Would you give back exactly the lines from the line with "none -> purple 1x1 brick [308,128,353,186]" through the end of the entries below, both included, but none of the pictures?

[Source data]
********************
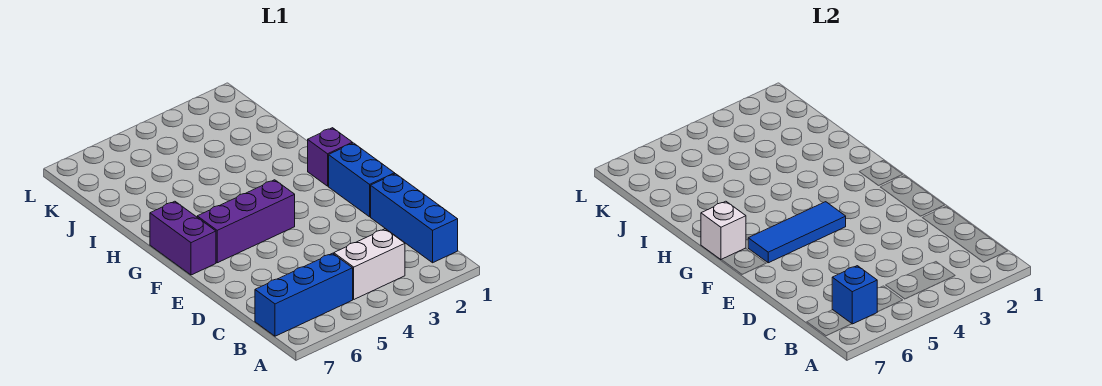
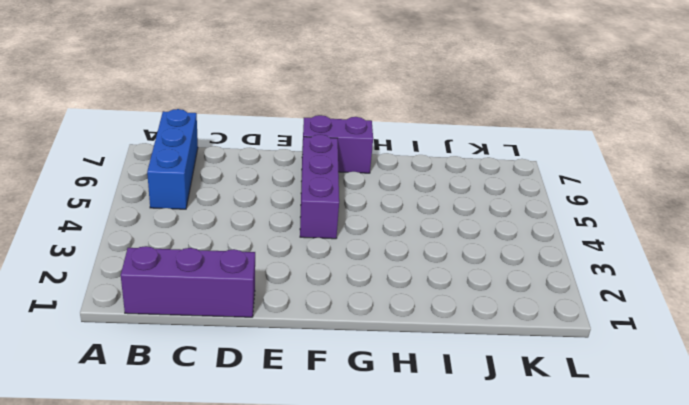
purple 1x3 brick [121,246,255,317] -> blue 1x3 brick [371,174,458,263]
none -> white 1x2 brick [334,229,405,299]
none -> blue 1x2 brick [329,143,395,217]

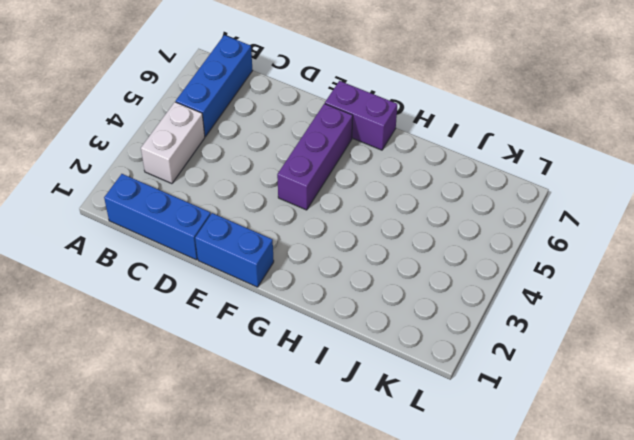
none -> purple 1x1 brick [308,128,353,186]
none -> blue 1x1 brick [832,266,877,324]

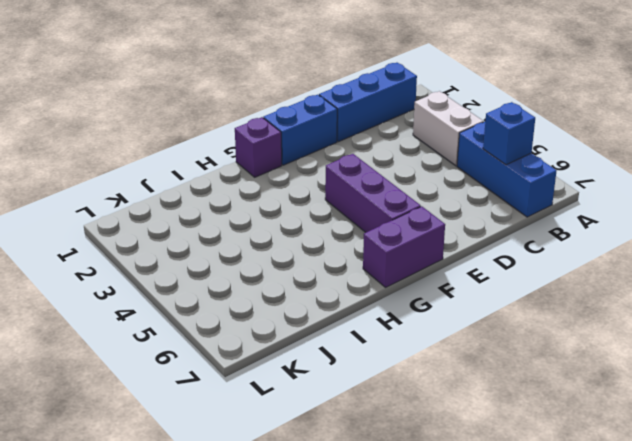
none -> blue 1x3 tile [748,202,846,263]
none -> white 1x1 brick [701,201,746,260]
********************
Response to this exercise:
none -> purple 1x1 brick [308,128,353,186]
none -> blue 1x1 brick [832,266,877,324]

none -> blue 1x3 tile [748,202,846,263]
none -> white 1x1 brick [701,201,746,260]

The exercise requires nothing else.